Recorded data
•••

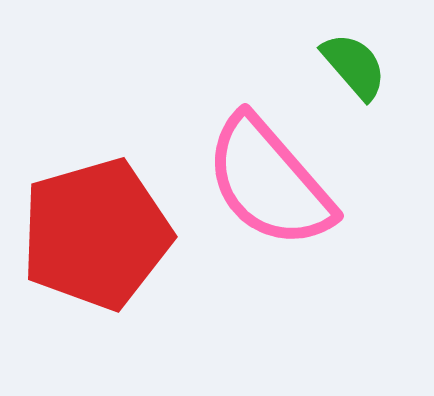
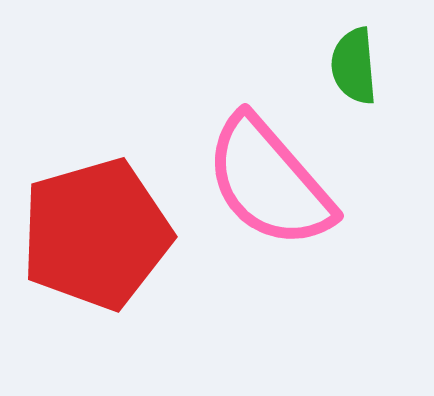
green semicircle: rotated 144 degrees counterclockwise
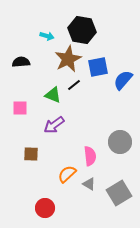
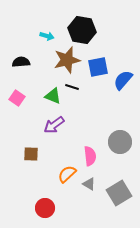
brown star: moved 1 px left, 1 px down; rotated 12 degrees clockwise
black line: moved 2 px left, 2 px down; rotated 56 degrees clockwise
green triangle: moved 1 px down
pink square: moved 3 px left, 10 px up; rotated 35 degrees clockwise
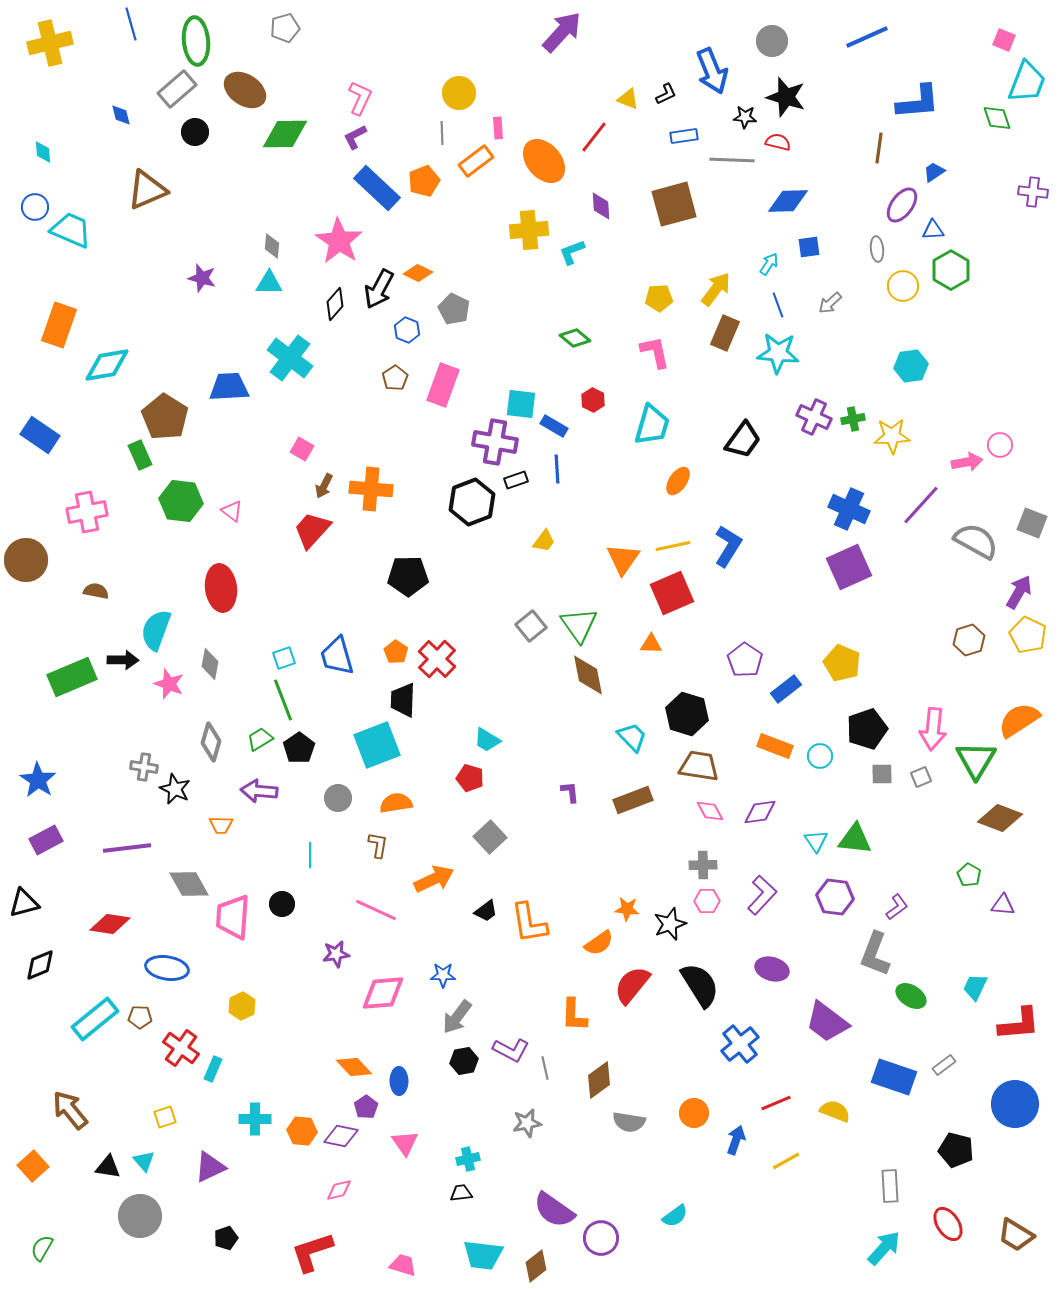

•••

What the task asks: Filter the entries above and return only the lines holding "green".

Completed exercise:
green semicircle: rotated 144 degrees counterclockwise
green triangle: moved 1 px down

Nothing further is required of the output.